REQUIRED WORK
Each record below should be reproduced as it is written, with pictures left out entirely.

INFORMATION PROVIDED
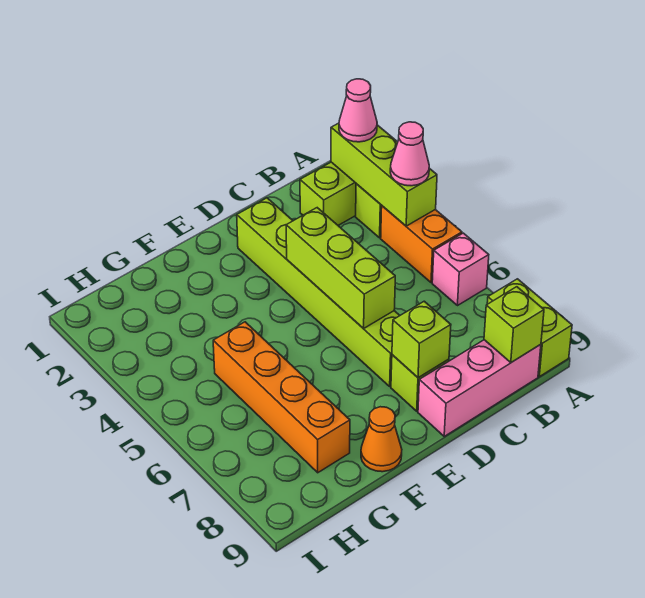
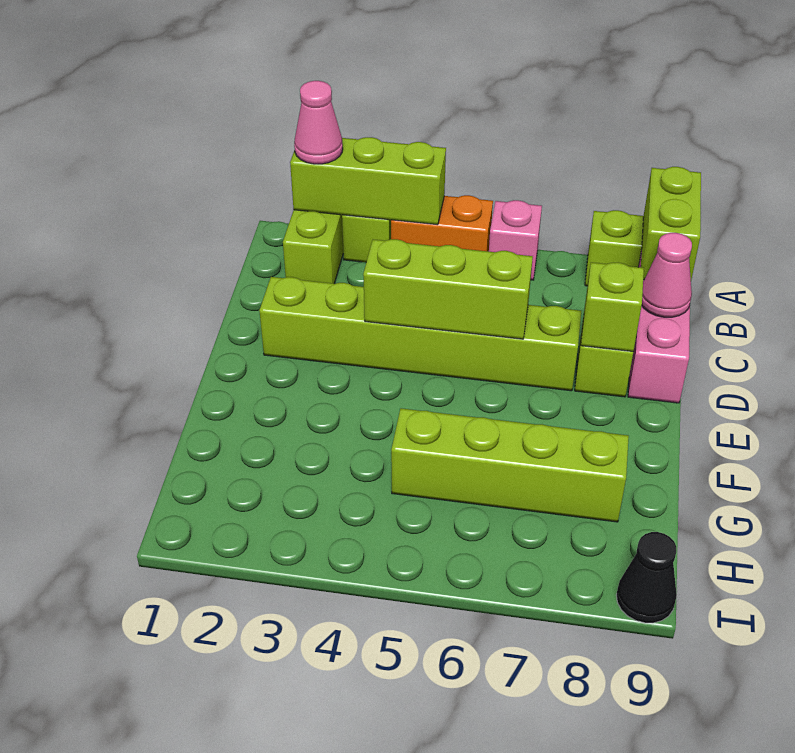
pink cone A4 level 3 -> pink cone C9 level 2
lime brick B9 level 2 -> lime brick A9:B9 level 2
orange cone F9 level 1 -> none
orange brick G5:G8 level 1 -> lime brick G5:G8 level 1
none -> black cone I9 level 1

TASK RESPONSE
pink cone A4 level 3 -> pink cone C9 level 2
lime brick B9 level 2 -> lime brick A9:B9 level 2
orange cone F9 level 1 -> none
orange brick G5:G8 level 1 -> lime brick G5:G8 level 1
none -> black cone I9 level 1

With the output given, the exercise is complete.